• YOUR TASK
Look through the entries below and extract exactly the lines from the one containing "(355, 410) = (172, 348): turquoise" through the one containing "(621, 141) = (595, 267): turquoise", ends included.

• DATA UNDER STUDY
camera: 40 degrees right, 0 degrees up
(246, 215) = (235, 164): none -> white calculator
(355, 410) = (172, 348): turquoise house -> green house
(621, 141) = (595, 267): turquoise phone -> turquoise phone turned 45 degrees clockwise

--

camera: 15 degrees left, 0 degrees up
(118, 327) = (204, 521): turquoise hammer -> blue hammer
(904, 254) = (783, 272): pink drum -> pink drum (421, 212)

• RESULT BELOW
(355, 410) = (172, 348): turquoise house -> green house
(621, 141) = (595, 267): turquoise phone -> turquoise phone turned 45 degrees clockwise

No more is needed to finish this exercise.